> [Recorded data]:
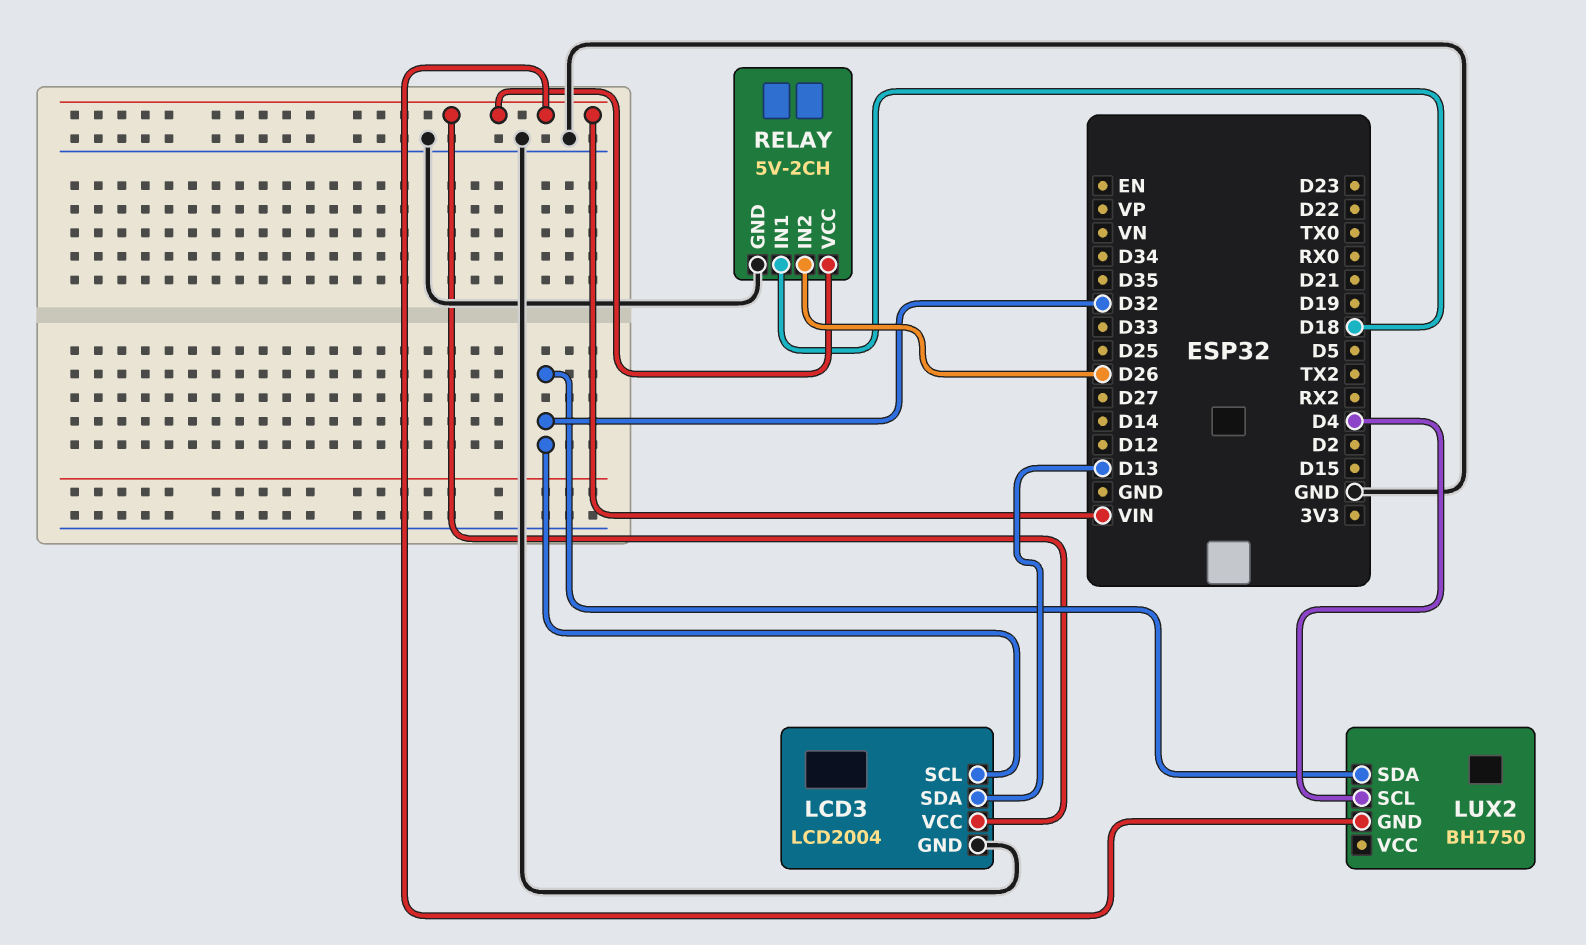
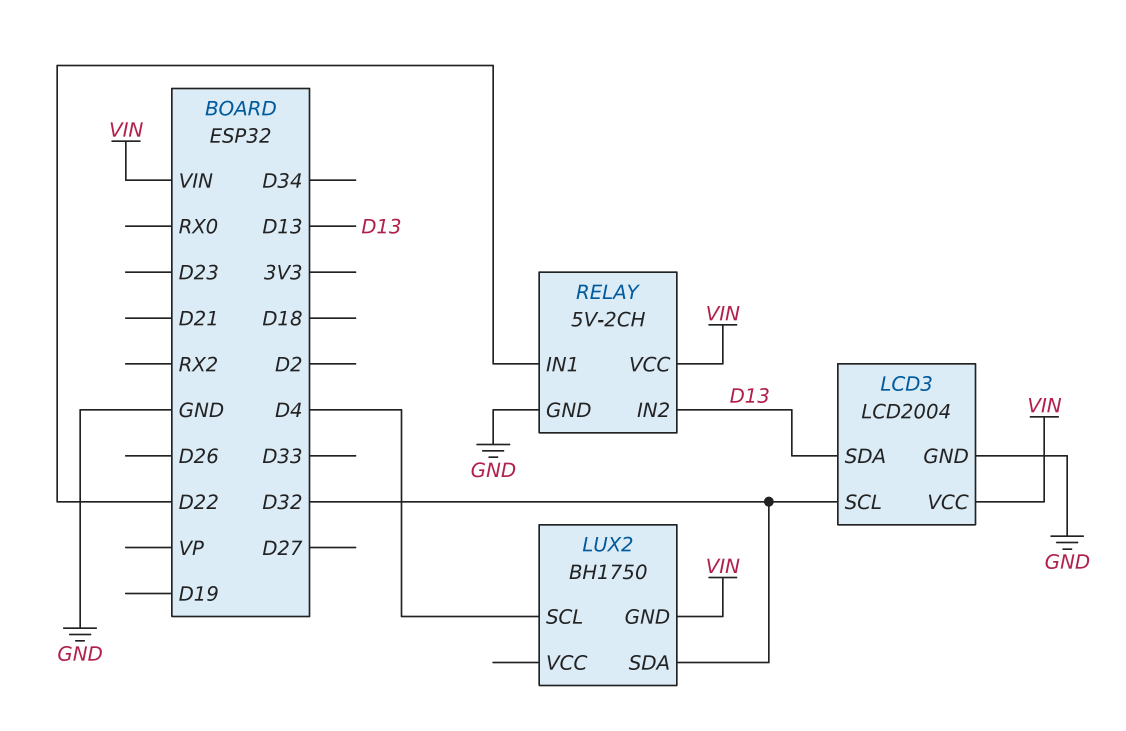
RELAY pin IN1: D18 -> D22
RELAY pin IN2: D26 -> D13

...

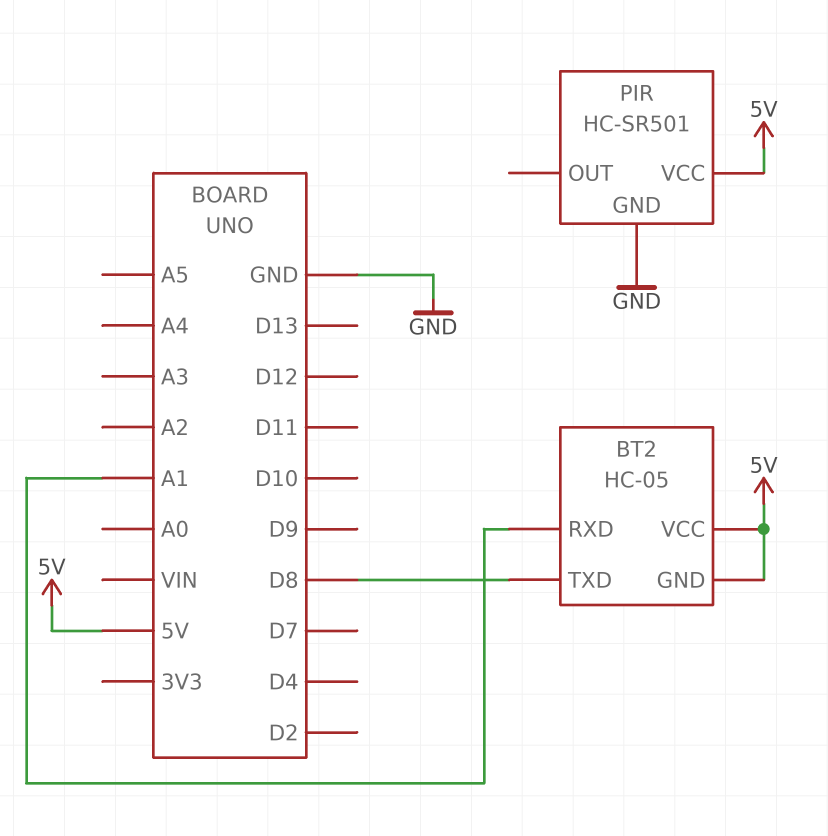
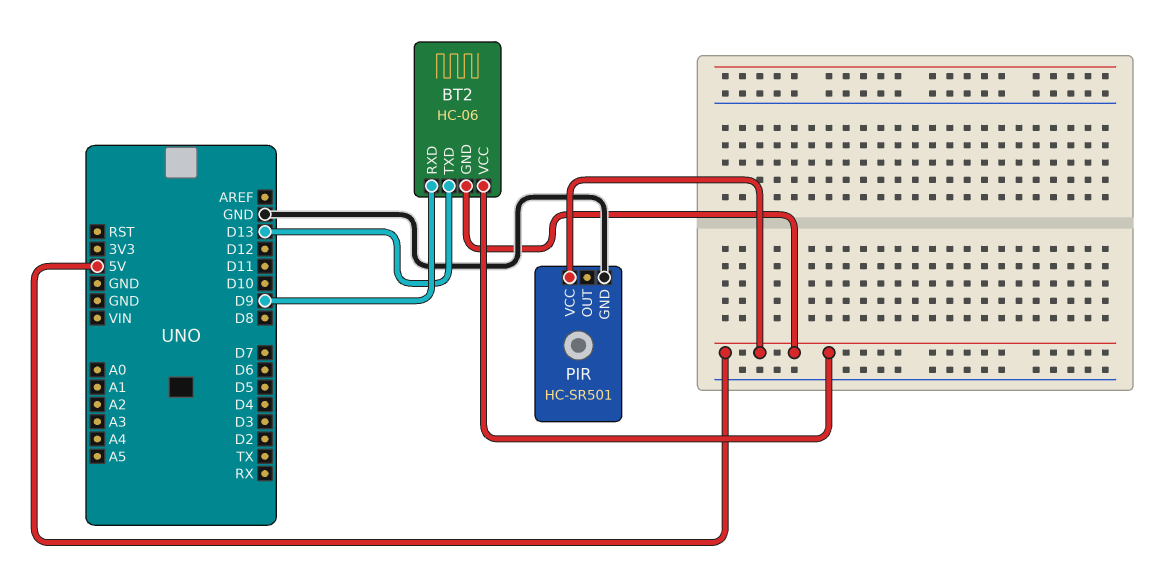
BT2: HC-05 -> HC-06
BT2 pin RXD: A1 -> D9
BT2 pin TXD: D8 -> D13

---

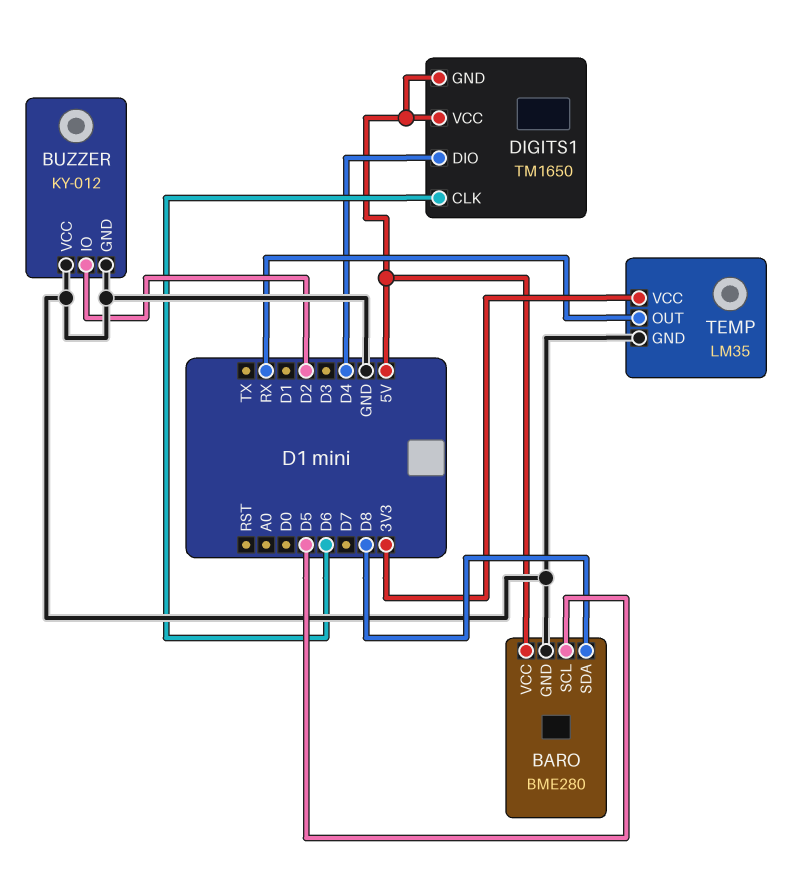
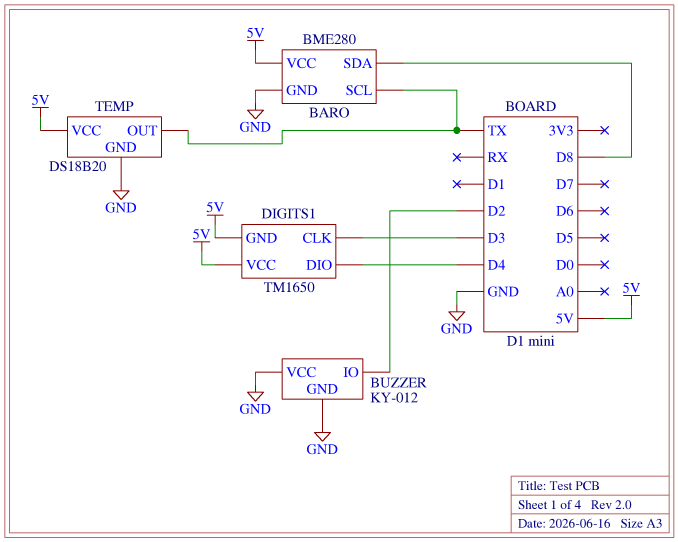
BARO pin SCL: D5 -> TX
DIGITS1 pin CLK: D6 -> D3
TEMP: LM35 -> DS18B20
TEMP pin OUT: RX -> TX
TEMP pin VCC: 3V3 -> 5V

> [Directions]: All lines carrying the word "TEMP" must be copied from the data above.

> [Task response]:
TEMP: LM35 -> DS18B20
TEMP pin OUT: RX -> TX
TEMP pin VCC: 3V3 -> 5V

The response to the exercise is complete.